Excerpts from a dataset
==*==

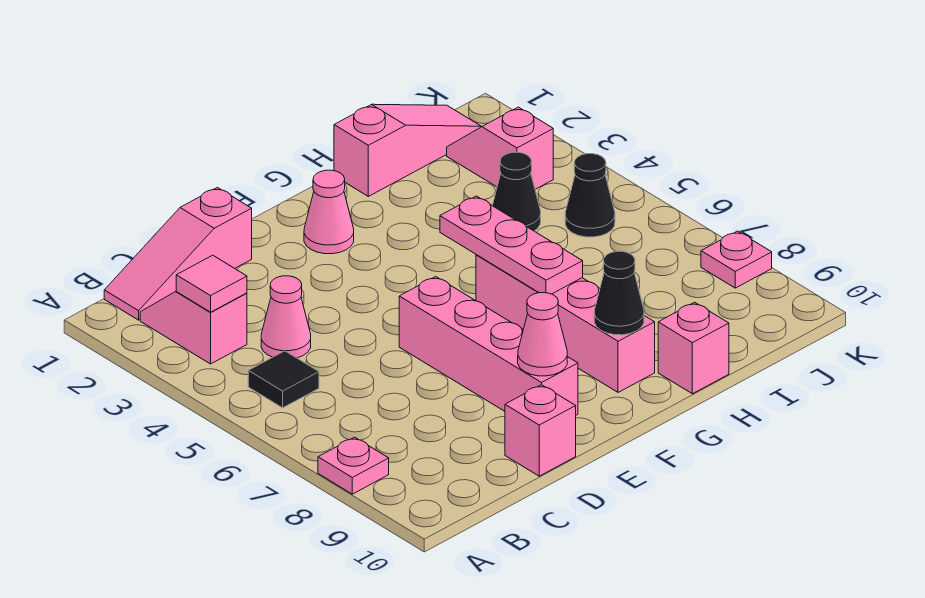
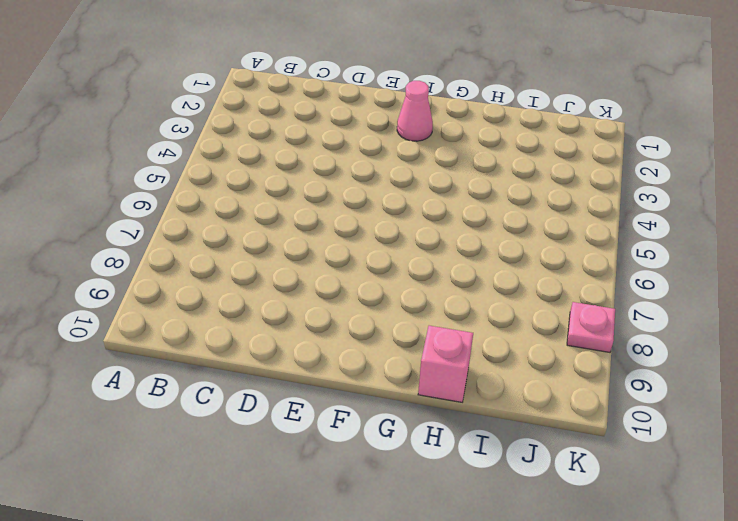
none -> pink plate A8 level 1
none -> pink slope B1:D1 level 1 top D
none -> pink slope B2:B3 level 1 top 3

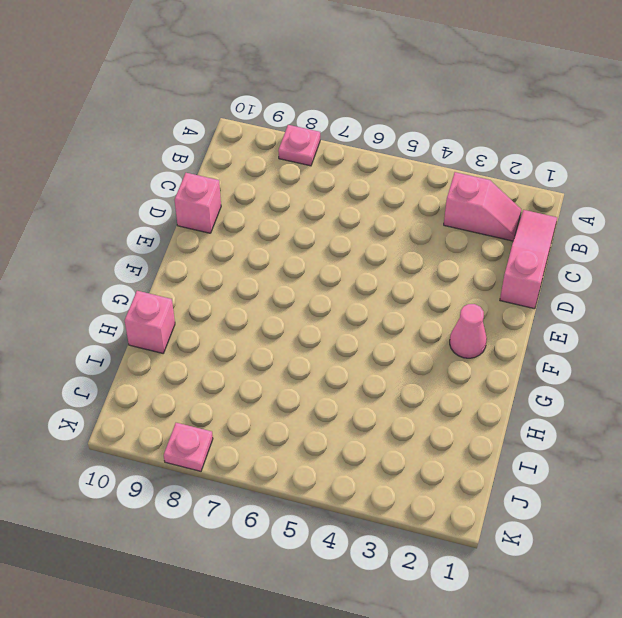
none -> black tile B5 level 1
none -> pink cone C4 level 1
none -> pink brick E6:E9 level 1

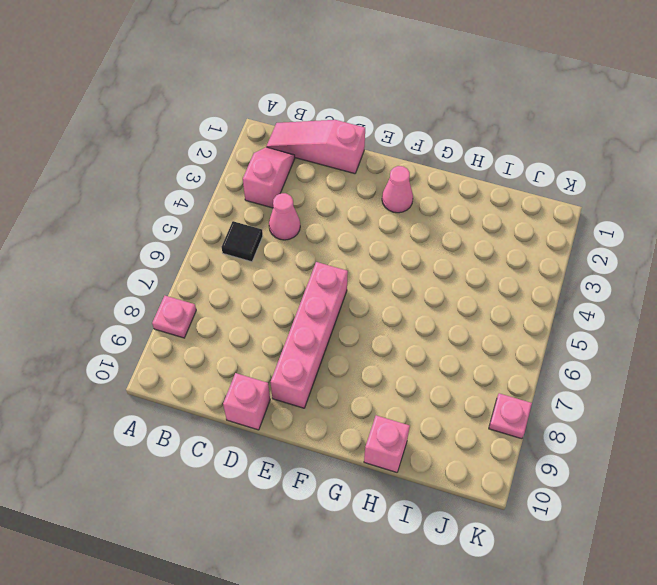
none -> pink brick G6:G9 level 1
none -> pink slope H1:J1 level 1 top H
none -> black cone I4 level 1

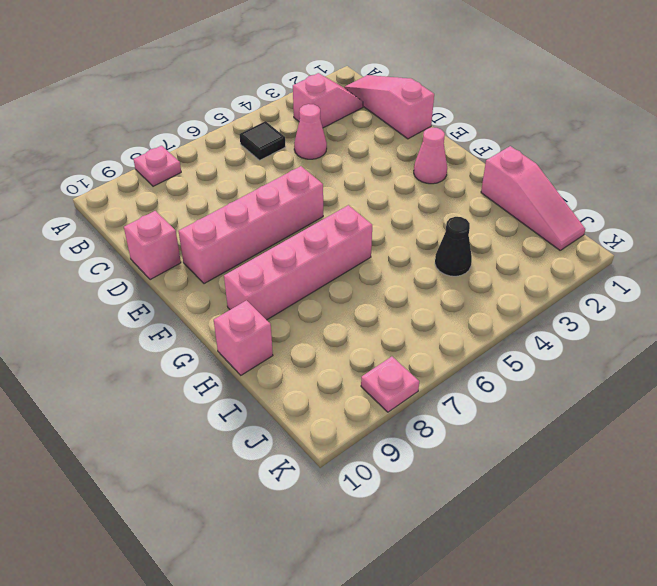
none -> pink slope J2:J3 level 1 top 3
none -> black cone J5 level 1
none -> pink tile B3 level 2

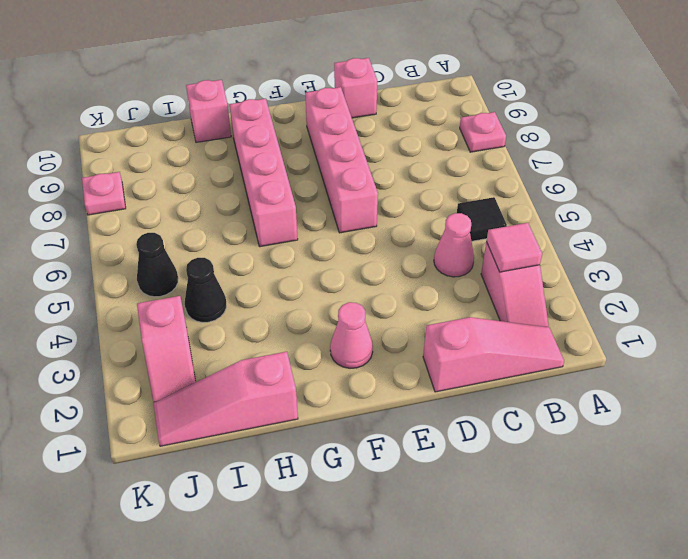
none -> pink cone E9 level 2
none -> pink plate G5:G7 level 2
none -> black cone G9 level 2

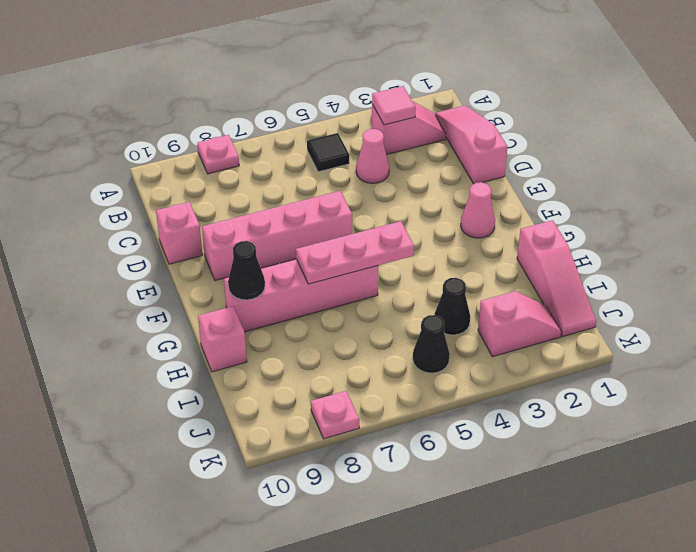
none -> pink cone E9 level 2

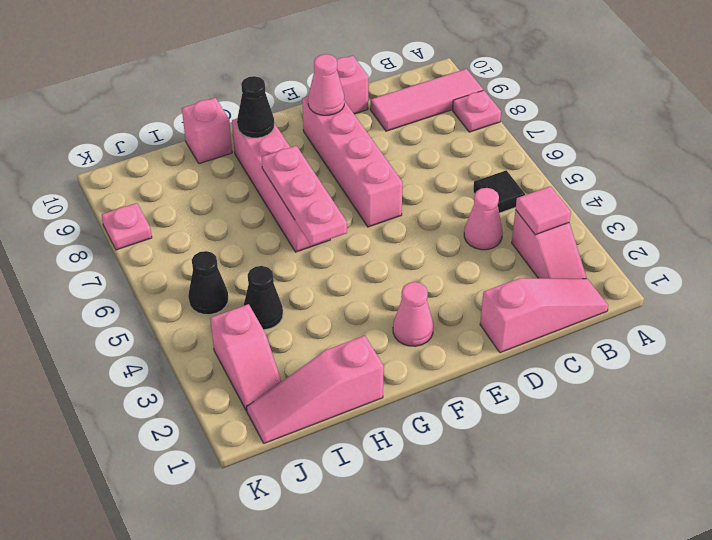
pink tile A9:C9 level 1 -> none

==*==

**What the task requires**
Write out the data in full and exactly as given, though without the images.

**Task solution**
none -> pink plate A8 level 1
none -> pink slope B1:D1 level 1 top D
none -> pink slope B2:B3 level 1 top 3

none -> black tile B5 level 1
none -> pink cone C4 level 1
none -> pink brick E6:E9 level 1

none -> pink brick G6:G9 level 1
none -> pink slope H1:J1 level 1 top H
none -> black cone I4 level 1

none -> pink slope J2:J3 level 1 top 3
none -> black cone J5 level 1
none -> pink tile B3 level 2

none -> pink cone E9 level 2
none -> pink plate G5:G7 level 2
none -> black cone G9 level 2

none -> pink cone E9 level 2

pink tile A9:C9 level 1 -> none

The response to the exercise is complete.